Reproduce the records with each instance of "gray ellipse" changed to "silver ellipse" and everything else kept as it is, leaving out the pictures.

» GIVEN DATA
──────
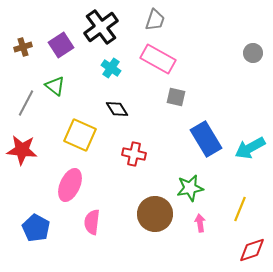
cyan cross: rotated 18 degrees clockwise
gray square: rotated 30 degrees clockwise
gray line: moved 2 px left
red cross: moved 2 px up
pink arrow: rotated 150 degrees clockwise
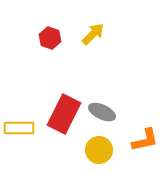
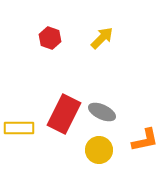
yellow arrow: moved 9 px right, 4 px down
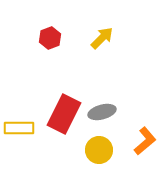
red hexagon: rotated 20 degrees clockwise
gray ellipse: rotated 40 degrees counterclockwise
orange L-shape: moved 1 px down; rotated 28 degrees counterclockwise
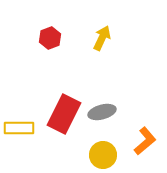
yellow arrow: rotated 20 degrees counterclockwise
yellow circle: moved 4 px right, 5 px down
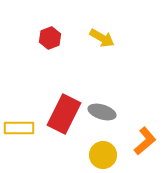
yellow arrow: rotated 95 degrees clockwise
gray ellipse: rotated 32 degrees clockwise
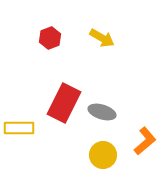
red rectangle: moved 11 px up
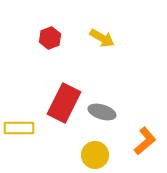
yellow circle: moved 8 px left
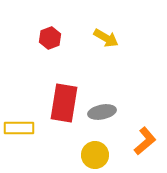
yellow arrow: moved 4 px right
red rectangle: rotated 18 degrees counterclockwise
gray ellipse: rotated 28 degrees counterclockwise
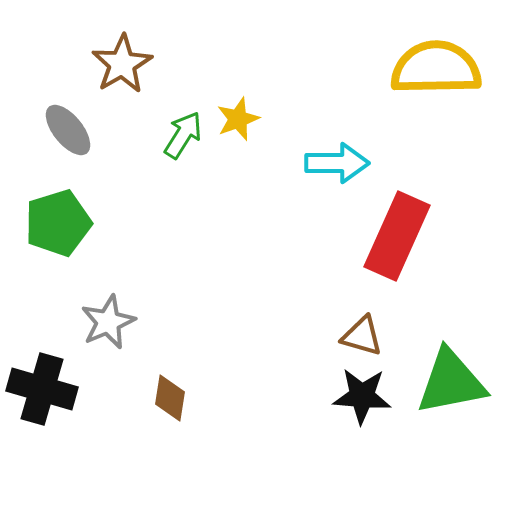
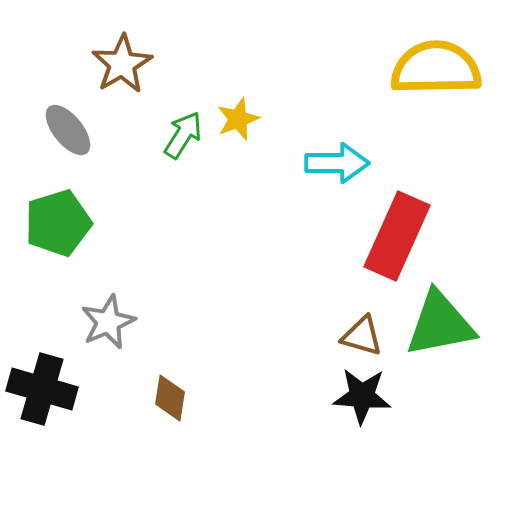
green triangle: moved 11 px left, 58 px up
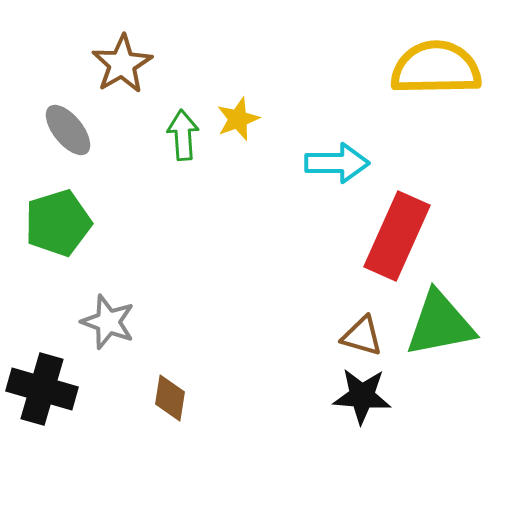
green arrow: rotated 36 degrees counterclockwise
gray star: rotated 28 degrees counterclockwise
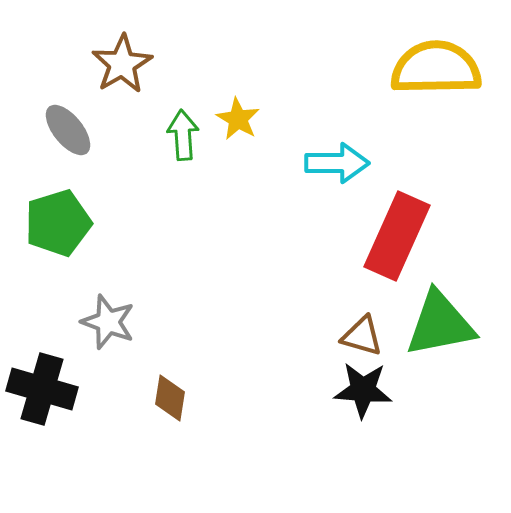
yellow star: rotated 21 degrees counterclockwise
black star: moved 1 px right, 6 px up
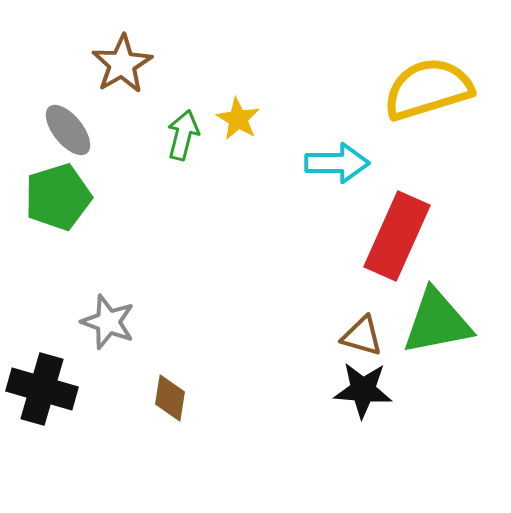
yellow semicircle: moved 8 px left, 21 px down; rotated 16 degrees counterclockwise
green arrow: rotated 18 degrees clockwise
green pentagon: moved 26 px up
green triangle: moved 3 px left, 2 px up
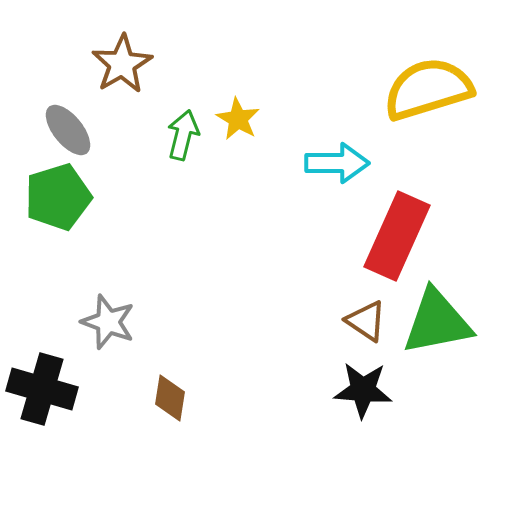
brown triangle: moved 4 px right, 15 px up; rotated 18 degrees clockwise
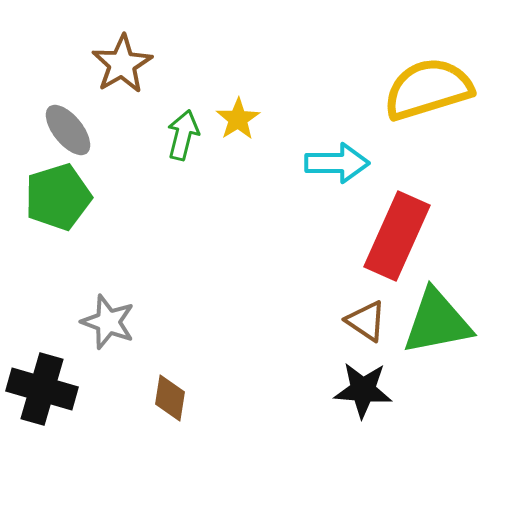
yellow star: rotated 9 degrees clockwise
──────
» TASK RESPONSE
cyan cross: rotated 18 degrees clockwise
gray square: rotated 30 degrees clockwise
gray line: moved 2 px left
red cross: moved 2 px up
pink arrow: rotated 150 degrees clockwise
yellow arrow: moved 9 px right, 4 px down
red hexagon: rotated 20 degrees clockwise
silver ellipse: rotated 40 degrees counterclockwise
orange L-shape: moved 1 px down; rotated 28 degrees counterclockwise
yellow arrow: rotated 20 degrees counterclockwise
yellow circle: moved 4 px right, 5 px down
yellow arrow: rotated 95 degrees clockwise
silver ellipse: rotated 32 degrees clockwise
red rectangle: moved 11 px up
yellow circle: moved 8 px left
yellow arrow: moved 4 px right
red rectangle: rotated 18 degrees counterclockwise
silver ellipse: rotated 28 degrees counterclockwise
green triangle: moved 11 px left, 58 px up
green arrow: rotated 36 degrees counterclockwise
gray star: rotated 28 degrees counterclockwise
yellow star: rotated 21 degrees counterclockwise
black star: moved 1 px right, 6 px up
yellow semicircle: moved 8 px left, 21 px down; rotated 16 degrees counterclockwise
green arrow: rotated 18 degrees clockwise
green pentagon: moved 26 px up
green triangle: moved 3 px left, 2 px up
brown triangle: moved 4 px right, 15 px up; rotated 18 degrees clockwise
yellow star: rotated 9 degrees clockwise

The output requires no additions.